### AVAILABLE DATA
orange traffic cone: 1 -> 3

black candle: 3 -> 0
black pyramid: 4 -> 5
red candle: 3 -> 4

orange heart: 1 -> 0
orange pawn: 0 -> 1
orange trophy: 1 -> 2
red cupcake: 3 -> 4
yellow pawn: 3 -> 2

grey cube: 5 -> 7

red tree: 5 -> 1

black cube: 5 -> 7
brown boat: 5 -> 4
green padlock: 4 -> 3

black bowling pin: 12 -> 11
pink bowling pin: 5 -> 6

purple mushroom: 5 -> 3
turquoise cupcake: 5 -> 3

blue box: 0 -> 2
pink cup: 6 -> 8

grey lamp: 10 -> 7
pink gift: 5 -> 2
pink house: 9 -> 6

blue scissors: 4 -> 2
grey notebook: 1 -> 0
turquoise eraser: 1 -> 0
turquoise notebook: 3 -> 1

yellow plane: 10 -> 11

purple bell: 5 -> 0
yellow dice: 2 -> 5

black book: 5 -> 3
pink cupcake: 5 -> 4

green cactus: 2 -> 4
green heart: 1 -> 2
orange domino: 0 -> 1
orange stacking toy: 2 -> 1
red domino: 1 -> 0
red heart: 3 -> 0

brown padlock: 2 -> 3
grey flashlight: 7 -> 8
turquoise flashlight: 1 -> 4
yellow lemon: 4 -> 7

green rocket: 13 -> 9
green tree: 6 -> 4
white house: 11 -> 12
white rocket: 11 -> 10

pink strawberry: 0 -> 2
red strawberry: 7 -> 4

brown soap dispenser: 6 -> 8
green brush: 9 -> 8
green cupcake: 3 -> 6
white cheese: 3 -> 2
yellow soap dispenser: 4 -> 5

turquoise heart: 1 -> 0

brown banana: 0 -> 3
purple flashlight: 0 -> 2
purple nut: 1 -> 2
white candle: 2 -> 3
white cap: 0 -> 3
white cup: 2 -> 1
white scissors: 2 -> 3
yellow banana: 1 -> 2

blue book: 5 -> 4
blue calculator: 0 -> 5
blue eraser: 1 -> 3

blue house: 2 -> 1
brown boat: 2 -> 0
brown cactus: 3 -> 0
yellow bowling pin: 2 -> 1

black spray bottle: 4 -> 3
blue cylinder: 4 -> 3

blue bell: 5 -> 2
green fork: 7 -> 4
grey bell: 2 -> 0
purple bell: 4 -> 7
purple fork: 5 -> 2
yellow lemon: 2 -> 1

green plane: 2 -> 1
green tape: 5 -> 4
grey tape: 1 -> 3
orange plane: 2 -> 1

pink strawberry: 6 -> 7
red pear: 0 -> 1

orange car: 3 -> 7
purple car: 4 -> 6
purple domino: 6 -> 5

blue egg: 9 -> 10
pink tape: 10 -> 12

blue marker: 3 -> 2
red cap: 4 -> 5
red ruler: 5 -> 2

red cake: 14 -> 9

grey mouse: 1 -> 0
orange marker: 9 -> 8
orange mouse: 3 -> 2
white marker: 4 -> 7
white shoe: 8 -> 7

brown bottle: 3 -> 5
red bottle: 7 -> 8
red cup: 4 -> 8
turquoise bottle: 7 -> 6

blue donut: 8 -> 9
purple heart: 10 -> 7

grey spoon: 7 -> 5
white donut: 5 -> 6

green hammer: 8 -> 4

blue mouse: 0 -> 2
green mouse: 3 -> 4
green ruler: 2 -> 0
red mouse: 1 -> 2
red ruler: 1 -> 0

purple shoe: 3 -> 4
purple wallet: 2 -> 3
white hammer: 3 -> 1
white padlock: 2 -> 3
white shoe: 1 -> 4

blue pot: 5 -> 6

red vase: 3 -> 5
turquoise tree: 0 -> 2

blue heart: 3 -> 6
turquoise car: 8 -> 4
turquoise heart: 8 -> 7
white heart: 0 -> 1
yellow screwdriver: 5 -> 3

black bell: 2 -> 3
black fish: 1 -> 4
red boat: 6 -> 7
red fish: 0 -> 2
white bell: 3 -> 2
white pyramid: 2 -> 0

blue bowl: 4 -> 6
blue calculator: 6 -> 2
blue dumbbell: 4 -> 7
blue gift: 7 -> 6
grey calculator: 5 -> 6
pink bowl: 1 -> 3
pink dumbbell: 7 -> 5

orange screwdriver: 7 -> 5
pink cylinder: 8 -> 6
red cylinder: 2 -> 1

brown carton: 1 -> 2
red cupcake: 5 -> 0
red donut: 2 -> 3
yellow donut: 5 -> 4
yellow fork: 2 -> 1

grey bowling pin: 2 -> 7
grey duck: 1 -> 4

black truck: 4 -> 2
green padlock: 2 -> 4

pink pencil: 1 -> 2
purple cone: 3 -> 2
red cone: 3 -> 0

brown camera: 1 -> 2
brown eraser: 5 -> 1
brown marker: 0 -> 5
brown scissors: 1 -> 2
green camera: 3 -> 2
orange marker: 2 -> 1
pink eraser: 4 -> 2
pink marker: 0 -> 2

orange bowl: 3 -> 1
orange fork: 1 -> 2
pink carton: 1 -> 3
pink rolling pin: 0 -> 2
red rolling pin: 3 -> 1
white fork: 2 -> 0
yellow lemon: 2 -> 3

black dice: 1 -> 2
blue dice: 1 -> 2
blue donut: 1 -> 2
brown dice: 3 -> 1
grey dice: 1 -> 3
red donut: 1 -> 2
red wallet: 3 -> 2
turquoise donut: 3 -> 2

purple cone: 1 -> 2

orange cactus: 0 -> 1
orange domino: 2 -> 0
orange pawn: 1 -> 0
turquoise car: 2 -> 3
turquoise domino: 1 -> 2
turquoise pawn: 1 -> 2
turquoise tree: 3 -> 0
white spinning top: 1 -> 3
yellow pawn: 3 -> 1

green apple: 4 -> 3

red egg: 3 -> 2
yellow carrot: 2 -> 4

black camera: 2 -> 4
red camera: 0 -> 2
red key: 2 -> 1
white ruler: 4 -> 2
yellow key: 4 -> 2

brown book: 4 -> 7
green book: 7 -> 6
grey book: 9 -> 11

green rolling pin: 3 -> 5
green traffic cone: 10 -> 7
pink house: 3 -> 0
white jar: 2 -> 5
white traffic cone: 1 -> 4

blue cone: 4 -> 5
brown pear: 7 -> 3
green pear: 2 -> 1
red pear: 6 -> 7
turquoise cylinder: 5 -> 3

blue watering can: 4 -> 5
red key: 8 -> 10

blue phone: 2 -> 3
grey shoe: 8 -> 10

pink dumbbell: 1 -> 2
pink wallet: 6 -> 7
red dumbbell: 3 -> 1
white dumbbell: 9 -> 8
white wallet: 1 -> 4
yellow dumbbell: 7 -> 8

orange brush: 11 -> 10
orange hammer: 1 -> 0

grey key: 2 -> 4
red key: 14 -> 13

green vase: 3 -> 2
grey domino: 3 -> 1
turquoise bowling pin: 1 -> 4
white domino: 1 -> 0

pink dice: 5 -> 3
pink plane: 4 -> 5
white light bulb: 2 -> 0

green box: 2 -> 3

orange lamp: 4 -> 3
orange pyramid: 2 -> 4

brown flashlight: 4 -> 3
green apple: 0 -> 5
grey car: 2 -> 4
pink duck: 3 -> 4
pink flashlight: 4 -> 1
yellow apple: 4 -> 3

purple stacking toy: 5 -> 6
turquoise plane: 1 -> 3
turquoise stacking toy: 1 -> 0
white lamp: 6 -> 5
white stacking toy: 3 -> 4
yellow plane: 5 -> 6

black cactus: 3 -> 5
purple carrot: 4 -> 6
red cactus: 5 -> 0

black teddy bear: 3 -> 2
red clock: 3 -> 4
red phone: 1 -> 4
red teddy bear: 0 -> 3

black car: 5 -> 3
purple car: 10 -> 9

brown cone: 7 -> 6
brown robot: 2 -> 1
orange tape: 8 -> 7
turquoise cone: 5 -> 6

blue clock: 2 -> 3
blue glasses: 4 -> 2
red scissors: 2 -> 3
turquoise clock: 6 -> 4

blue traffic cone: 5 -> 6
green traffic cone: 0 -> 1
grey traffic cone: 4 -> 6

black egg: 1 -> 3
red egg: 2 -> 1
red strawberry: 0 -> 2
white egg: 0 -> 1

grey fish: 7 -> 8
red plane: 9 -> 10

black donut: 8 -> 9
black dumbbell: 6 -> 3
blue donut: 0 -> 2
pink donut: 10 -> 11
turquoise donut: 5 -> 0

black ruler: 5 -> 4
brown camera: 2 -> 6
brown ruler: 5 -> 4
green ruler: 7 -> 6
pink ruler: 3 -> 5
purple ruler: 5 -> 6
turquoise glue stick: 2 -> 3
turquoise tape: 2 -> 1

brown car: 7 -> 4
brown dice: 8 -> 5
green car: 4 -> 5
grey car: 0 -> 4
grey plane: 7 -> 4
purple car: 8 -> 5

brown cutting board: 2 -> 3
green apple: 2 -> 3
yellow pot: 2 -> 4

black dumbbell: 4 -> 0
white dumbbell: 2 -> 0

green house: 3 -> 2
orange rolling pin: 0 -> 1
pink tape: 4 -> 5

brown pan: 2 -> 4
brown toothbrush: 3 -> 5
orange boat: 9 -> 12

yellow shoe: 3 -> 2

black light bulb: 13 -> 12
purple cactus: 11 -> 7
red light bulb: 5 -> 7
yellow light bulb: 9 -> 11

### TASK TO COMPLETE
From the first line of the records above to the line that contains "blue donut: 8 -> 9", quote each line exactly.

### RESULT BELOW
orange traffic cone: 1 -> 3

black candle: 3 -> 0
black pyramid: 4 -> 5
red candle: 3 -> 4

orange heart: 1 -> 0
orange pawn: 0 -> 1
orange trophy: 1 -> 2
red cupcake: 3 -> 4
yellow pawn: 3 -> 2

grey cube: 5 -> 7

red tree: 5 -> 1

black cube: 5 -> 7
brown boat: 5 -> 4
green padlock: 4 -> 3

black bowling pin: 12 -> 11
pink bowling pin: 5 -> 6

purple mushroom: 5 -> 3
turquoise cupcake: 5 -> 3

blue box: 0 -> 2
pink cup: 6 -> 8

grey lamp: 10 -> 7
pink gift: 5 -> 2
pink house: 9 -> 6

blue scissors: 4 -> 2
grey notebook: 1 -> 0
turquoise eraser: 1 -> 0
turquoise notebook: 3 -> 1

yellow plane: 10 -> 11

purple bell: 5 -> 0
yellow dice: 2 -> 5

black book: 5 -> 3
pink cupcake: 5 -> 4

green cactus: 2 -> 4
green heart: 1 -> 2
orange domino: 0 -> 1
orange stacking toy: 2 -> 1
red domino: 1 -> 0
red heart: 3 -> 0

brown padlock: 2 -> 3
grey flashlight: 7 -> 8
turquoise flashlight: 1 -> 4
yellow lemon: 4 -> 7

green rocket: 13 -> 9
green tree: 6 -> 4
white house: 11 -> 12
white rocket: 11 -> 10

pink strawberry: 0 -> 2
red strawberry: 7 -> 4

brown soap dispenser: 6 -> 8
green brush: 9 -> 8
green cupcake: 3 -> 6
white cheese: 3 -> 2
yellow soap dispenser: 4 -> 5

turquoise heart: 1 -> 0

brown banana: 0 -> 3
purple flashlight: 0 -> 2
purple nut: 1 -> 2
white candle: 2 -> 3
white cap: 0 -> 3
white cup: 2 -> 1
white scissors: 2 -> 3
yellow banana: 1 -> 2

blue book: 5 -> 4
blue calculator: 0 -> 5
blue eraser: 1 -> 3

blue house: 2 -> 1
brown boat: 2 -> 0
brown cactus: 3 -> 0
yellow bowling pin: 2 -> 1

black spray bottle: 4 -> 3
blue cylinder: 4 -> 3

blue bell: 5 -> 2
green fork: 7 -> 4
grey bell: 2 -> 0
purple bell: 4 -> 7
purple fork: 5 -> 2
yellow lemon: 2 -> 1

green plane: 2 -> 1
green tape: 5 -> 4
grey tape: 1 -> 3
orange plane: 2 -> 1

pink strawberry: 6 -> 7
red pear: 0 -> 1

orange car: 3 -> 7
purple car: 4 -> 6
purple domino: 6 -> 5

blue egg: 9 -> 10
pink tape: 10 -> 12

blue marker: 3 -> 2
red cap: 4 -> 5
red ruler: 5 -> 2

red cake: 14 -> 9

grey mouse: 1 -> 0
orange marker: 9 -> 8
orange mouse: 3 -> 2
white marker: 4 -> 7
white shoe: 8 -> 7

brown bottle: 3 -> 5
red bottle: 7 -> 8
red cup: 4 -> 8
turquoise bottle: 7 -> 6

blue donut: 8 -> 9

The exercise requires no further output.